Available records -
╭──
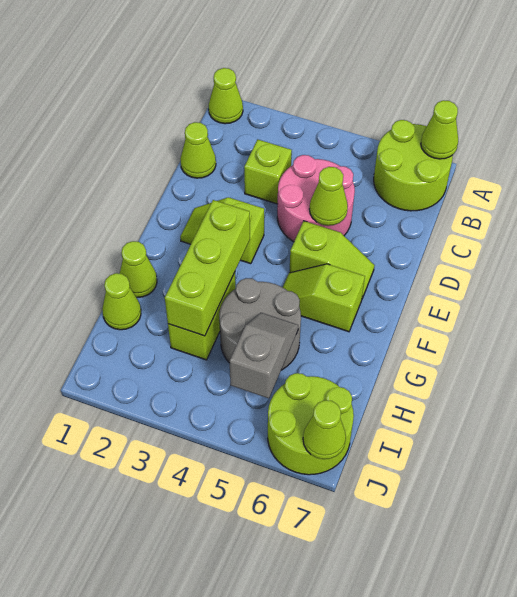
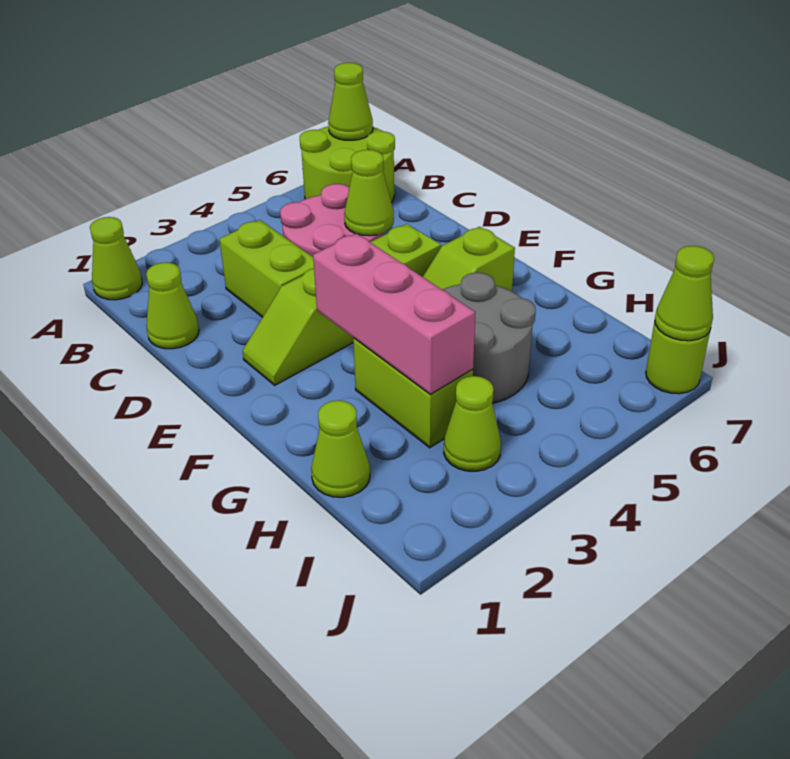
lime 1x1 brick [244,140,292,204] -> lime 1x2 brick [220,220,314,317]
lime 1x3 brick [165,200,250,336] -> pink 1x3 brick [313,234,476,394]
lime 1x1 cone [120,241,157,298] -> lime 1x1 cone moved to [444,376,501,471]
grey 1x2 slope [230,313,298,398] -> none
lime 2x2 round brick [268,373,354,475] -> lime 1x1 round brick [646,321,710,394]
╰──
Task requirements -
Where does the word "brick" occur in the data? Copy every line that has it.

Response area -
lime 1x1 brick [244,140,292,204] -> lime 1x2 brick [220,220,314,317]
lime 1x3 brick [165,200,250,336] -> pink 1x3 brick [313,234,476,394]
lime 2x2 round brick [268,373,354,475] -> lime 1x1 round brick [646,321,710,394]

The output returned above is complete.